**Assignment**
Give back the whole listing word for word and skip each picture.
------------------------------------------------
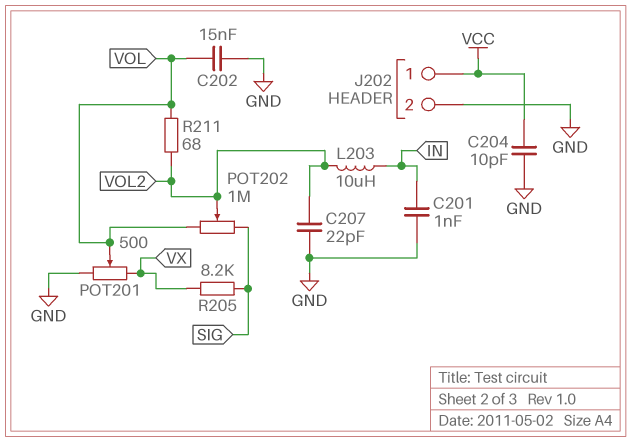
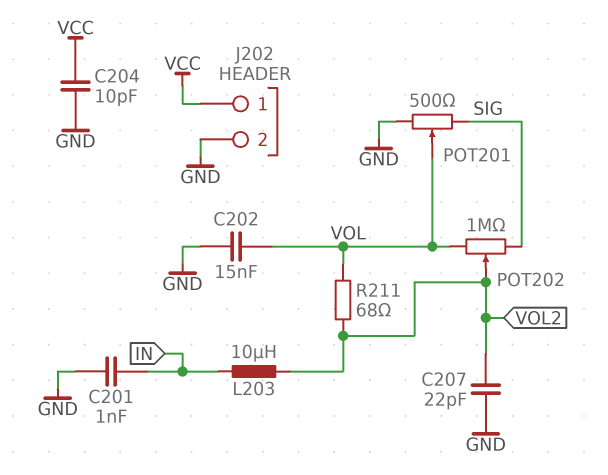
POT201: 500 (GND, VX, wiper VOL) -> 500 (GND, SIG, wiper VOL)
R205: 8.2k (SIG, VX) -> none

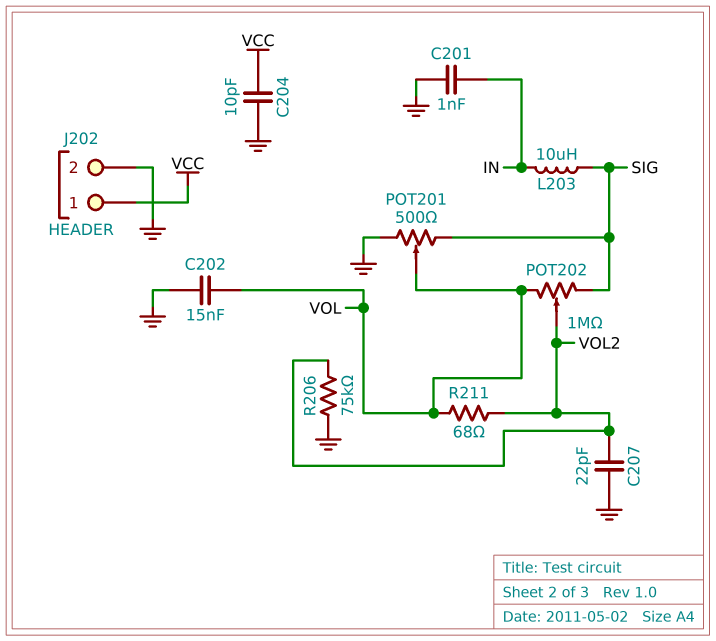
L203: 10uH (IN, VOL2) -> 10uH (IN, SIG)
R206: none -> 75k (GND, VOL2)

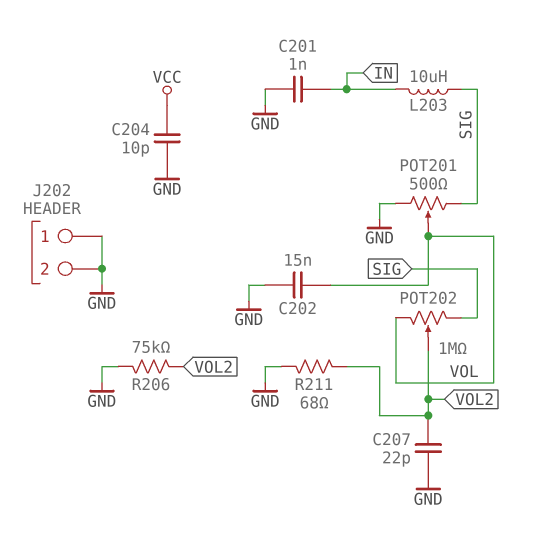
J202 pin 1: VCC -> GND
R211: 68 (VOL, VOL2) -> 68 (GND, VOL2)

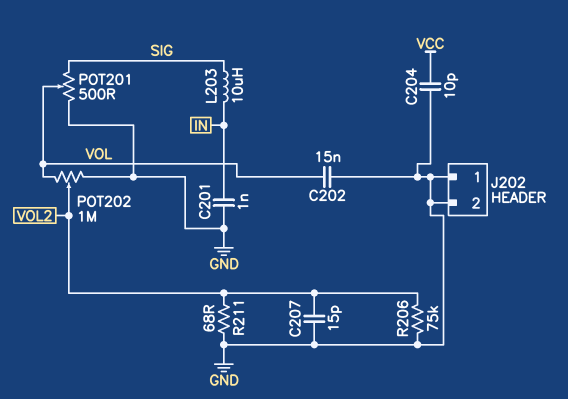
C207: 22pF (GND, VOL2) -> 15pF (GND, VOL2)
POT202: 1M (SIG, VOL, wiper VOL2) -> 1M (GND, VOL, wiper VOL2)

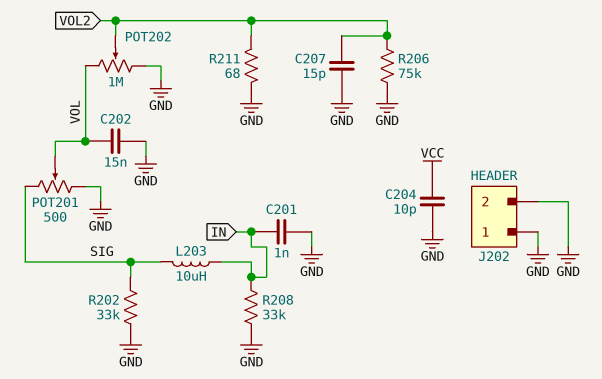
R202: none -> 33k (GND, SIG)
R208: none -> 33k (GND, IN)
------------------------------------------------
**The completed task**
POT201: 500 (GND, VX, wiper VOL) -> 500 (GND, SIG, wiper VOL)
R205: 8.2k (SIG, VX) -> none

L203: 10uH (IN, VOL2) -> 10uH (IN, SIG)
R206: none -> 75k (GND, VOL2)

J202 pin 1: VCC -> GND
R211: 68 (VOL, VOL2) -> 68 (GND, VOL2)

C207: 22pF (GND, VOL2) -> 15pF (GND, VOL2)
POT202: 1M (SIG, VOL, wiper VOL2) -> 1M (GND, VOL, wiper VOL2)

R202: none -> 33k (GND, SIG)
R208: none -> 33k (GND, IN)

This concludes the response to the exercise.